# [EXERCISE AIM]
Collect each line of the data below that contains the string "kern" and copy those lines out in order.

Dataset excerpts:
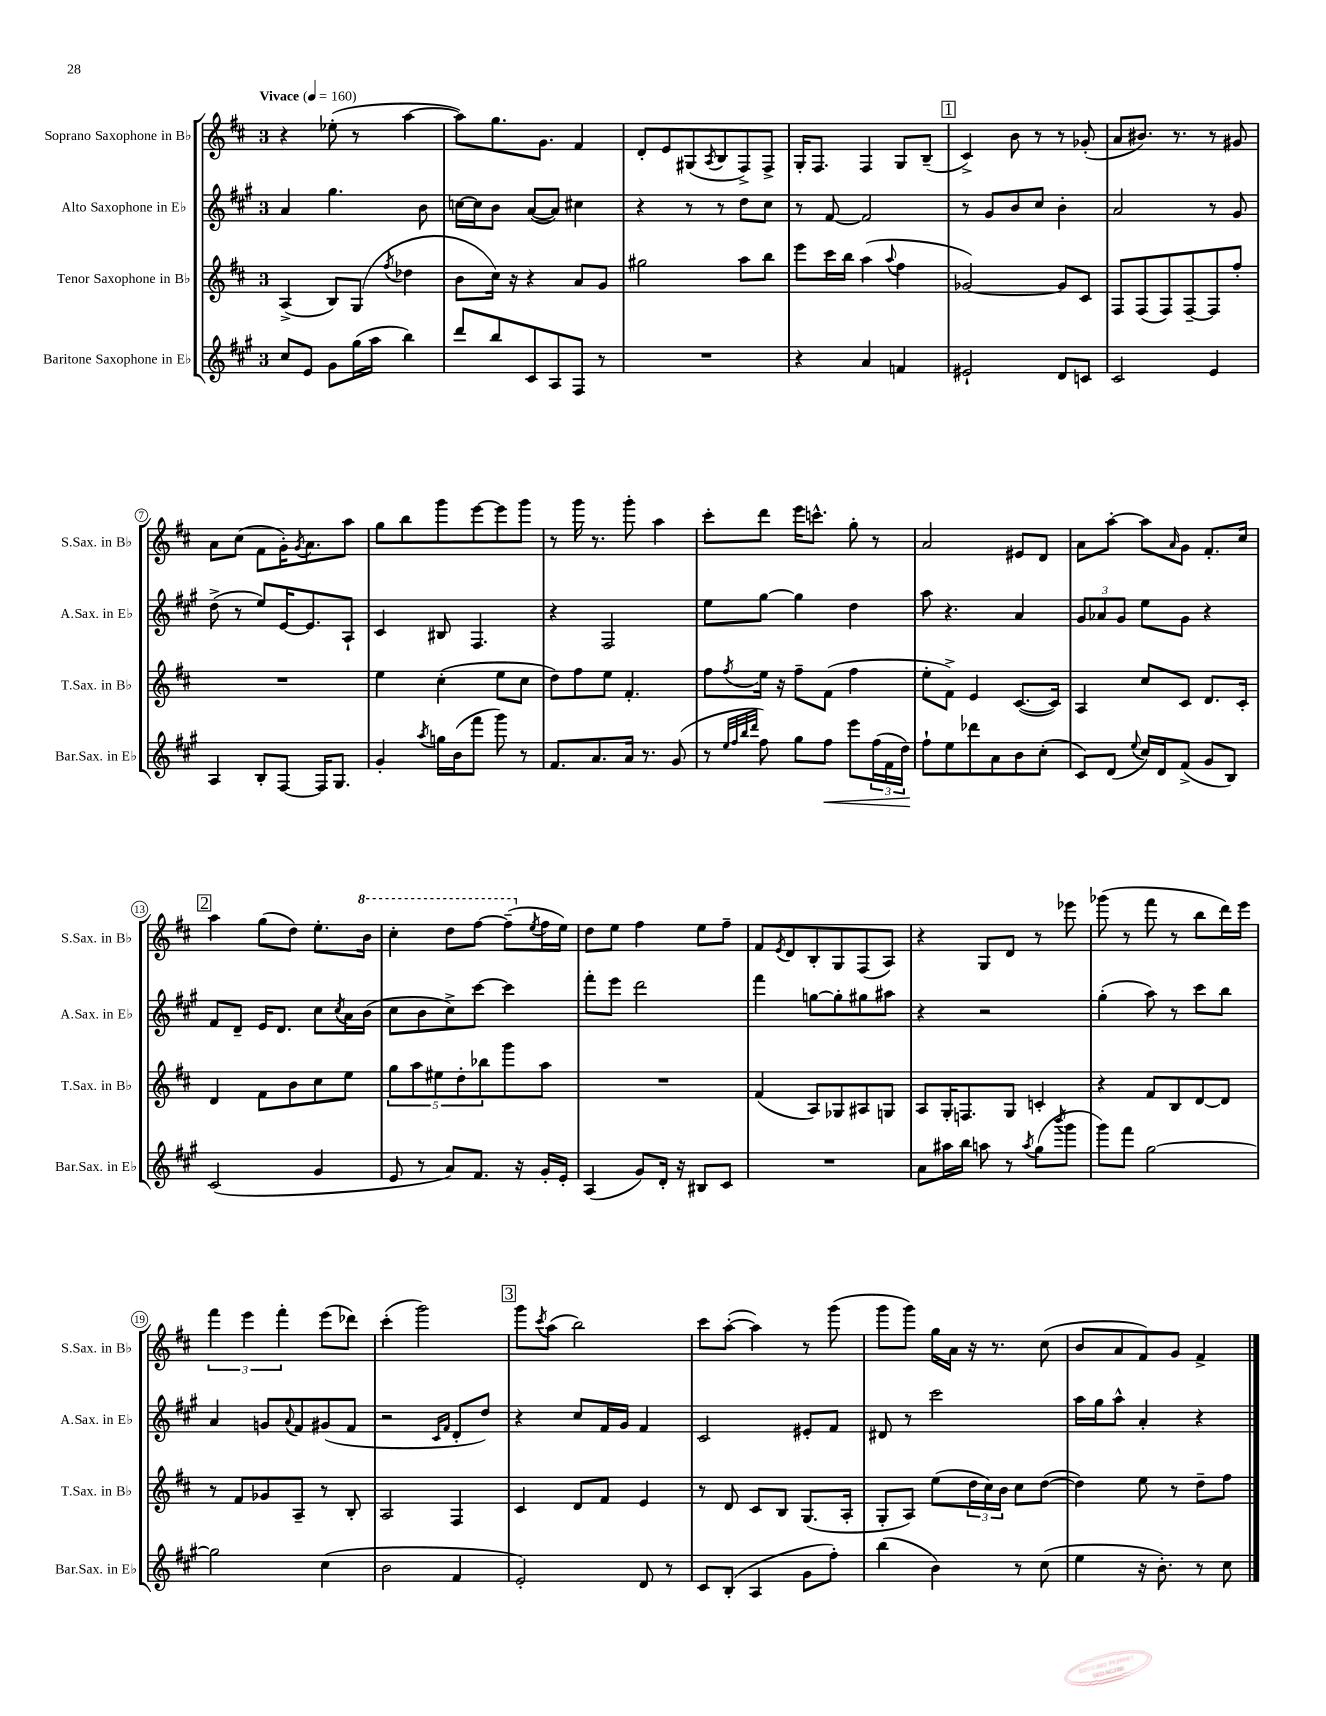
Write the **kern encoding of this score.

**kern	**kern	**kern	**kern
*staff4	*staff3	*staff2	*staff1
*clefG2	*clefG2	*clefG2	*clefG2
*k[f#c#g#]	*k[f#c#]	*k[f#c#g#]	*k[f#c#]
*M3/4	*M3/4	*M3/4	*M3/4
*MM160	*MM160	*MM160	*MM160
8cc#	(4A^	4a	4r
8e	.	.	.
8g#	8B)	4.gg#	(8ee-'
(16gg#	(8G	.	8r
16aa	.	.	.
.	8qff#	.	.
4bb)	4dd-	.	[4aa
.	.	8b	.
=	=	=	=
8ddd	8b	[16cc	8aa])
.	.	16cc]	.
8bb	16cc#)	8b	8.gg
.	16r	.	.
8c#	4r	([8a	.
.	.	.	8.g
8A	.	8a])	.
8F#	8a	4cc#	4f#
8r	8g	.	.
=	=	=	=
2.r	2gg#	4r	8d'
.	.	.	8e
.	.	8r	(8G#
.	.	.	8qA
.	.	8r	8B
.	8aa	8dd	8F#^)
.	8bb	8cc#	8F#^
=	=	=	=
4r	8eee	8r	16G'
.	.	.	8.F#
.	16ccc#	[8f#	.
.	16bb	.	.
4a	(4aa	2f#]	4F#
.	8qqaa	.	.
4f	4ff#	.	8G
.	.	.	(8B~
=	=	=	=
2e#`	[2g-)	8r	4c#^)
.	.	8g#	.
.	.	8b	8b
.	.	8cc#	8r
8d	8g-]	4b'	8r
8c	8c#	.	(8g-'
=	=	=	=
2c#	8F#	2a	8a
.	(8F#	.	8.b#)
.	8F#)	.	.
.	.	.	8.r
.	[8F#~	.	.
4e	8F#]	8r	8r
.	8ff#'	8g#	8g#
=	=	=	=
4A	2.r	(8dd^	8a
.	.	8r	(8cc#
8B'	.	8ee)	8f#
[8F#	.	[16e	16g')
.	.	.	8qg
.	.	8.e]	8.a
16F#]	.	.	.
8.G#	.	.	.
.	.	8A`	8aa
=	=	=	=
4g#'	4ee	4c#	8gg
.	.	.	8bb
8qaa	.	.	.
16gg	(4cc#'	8B#	8ggg
(16b	.	.	.
8fff#	.	4.F#	[8eee
8ggg#)	8ee	.	8eee]
8r	8cc#	.	8ggg
=	=	=	=
8.f#	8dd)	4r	8r
.	8ff#	.	16ggg
8.a	.	.	8.r
.	8ee	2F#	.
16a	4.f#'	.	8ggg'
8.r	.	.	.
.	.	.	4aa
(8g#	.	.	.
=	=	=	=
8r	8ff#	8ee	8ccc#'
32qqee	.	.	.
32qqff#	.	.	.
32qqbb	.	.	.
32qqddd	8qff#	.	.
8ff#)	16ee	[8gg#	8ddd
.	16r	.	.
8gg#	8ff#~	4gg#]	16eee
.	.	.	8.ccc^^
8ff#	(8f#	.	.
8eee	4ff#	4dd	8gg'
(24ff#	.	.	8r
24f#	.	.	.
24dd)	.	.	.
=	=	=	=
8ff#`	8ee'	8aa	2a
8ee	8f#^)	4.r	.
8ddd-	4e	.	.
8a	.	.	.
8b	([8.c#	4a	8e#
(8cc#'	.	.	8d
.	16c#])	.	.
=	=	=	=
8c#)	4A	12g#	8a
.	.	12a-	.
(8d	.	.	[8aa'
.	.	12g#	.
8qqee	.	.	.
16cc#)	8cc#	8ee	8aa]
16d	.	.	.
.	.	.	16qqa
(8f#^	8c#	8g#	8g
8g#	8.d	4r	8.f#'
8B)	.	.	.
.	16c#'	.	16cc#
=	=	=	=
(2c#	4d	8f#	4aa
.	.	8d~	.
.	8f#	16e	(8gg
.	.	8.d	.
.	8b	.	8dd)
4g#	8cc#	8cc#	8.ee'
.	.	8qcc#	.
.	8ee	16a	.
.	.	(16b	16bb
=	=	=	=
8e	10gg	8cc#	4ccc#'
.	10aa	.	.
8r	.	8b	.
.	10ee#	.	.
8a)	.	8cc#^)	8ddd
.	10dd'	.	.
8.f#	.	[8ccc#	[8fff#
.	10bb-	.	.
.	8ggg	4ccc#]	(8fff#~]
16r	.	.	.
.	.	.	8qee
16g#'	8aa	.	16ff#
16e'	.	.	16ee)
=	=	=	=
(4A	2.r	8fff#'	8dd
.	.	8eee	8ee
8g#)	.	2ddd	4ff#
16d'	.	.	.
16r	.	.	.
8B#	.	.	8ee
8c#	.	.	8ff#~
=	=	=	=
2.r	(4f#	4fff#	8f#
.	.	.	8qe
.	.	.	8d
.	8A)	[8gg	8B'
.	8G-	8gg']	8G
.	8A#	8gg#	(8F#
.	8G	8aa#	8A)
=	=	=	=
8a	8A	4r	4r
16aa#	16G'	.	.
16bb	8.F	.	.
8aa	.	2r	8G
8r	8G	.	8d
8qaa	.	.	.
(8gg#	4c'	.	8r
8qbbb	.	.	.
8ggg#	.	.	8eee-
=	=	=	=
8ggg#)	4r	(4gg#'	(8ggg-
8fff#	.	.	8r
[2gg#	8f#	8aa)	8fff#
.	8B	8r	8r
.	[8d	8ccc#	8bb
.	8d]	8bb	16ddd)
.	.	.	16eee
=	=	=	=
2gg#]	8r	4a	6fff#
.	8f#	.	.
.	.	.	6eee
.	8g-	8g	.
.	.	.	6fff#'
.	.	8qqa	.
.	8A~	8f#	.
(4cc#	8r	(8g#	(8eee
.	8B'	8f#	8ddd-)
=	=	=	=
2b	2A	2r	(4ccc#'
.	.	.	2ggg)
.	.	16qqc#	.
.	.	16qqf#	.
4f#	4F#	8d'	.
.	.	8dd)	.
=	=	=	=
2e')	4c#	4r	8ggg
.	.	.	8qccc#
.	.	.	(8aa
.	8d	8cc#	2bb)
.	8f#	16f#	.
.	.	16g#	.
8d	4e	4f#	.
8r	.	.	.
=	=	=	=
8c#	8r	2c#	8ccc#
(8B'	8d	.	([8aa'
4A	8c#	.	4aa])
.	8B	.	.
8g#	(8.G	8e#'	8r
8ff#')	.	8f#	(8ggg
.	16A'	.	.
=	=	=	=
(4bb	8G'	8d#	8ggg
.	8A)	8r	8ggg)
4b)	(8ee	2ccc#	16gg
.	.	.	16a
.	24dd	.	16r
.	24cc#)	.	.
.	.	.	8.r
.	24b	.	.
8r	8cc#	.	.
(8cc#	([8dd	.	(8cc#
=	=	=	=
4ee	4dd])	16aa	8b
.	.	16gg#	.
.	.	8aa^^	8a
16r	8ee	4a'	8f#)
8.b')	.	.	.
.	8r	.	8g
8r	8dd~	4r	4f#^
8cc#	8ff#	.	.
==	==	==	==
*-	*-	*-	*-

# [RESULT OF THE TASK]
Write the **kern encoding of this score.
**kern	**kern	**kern	**kern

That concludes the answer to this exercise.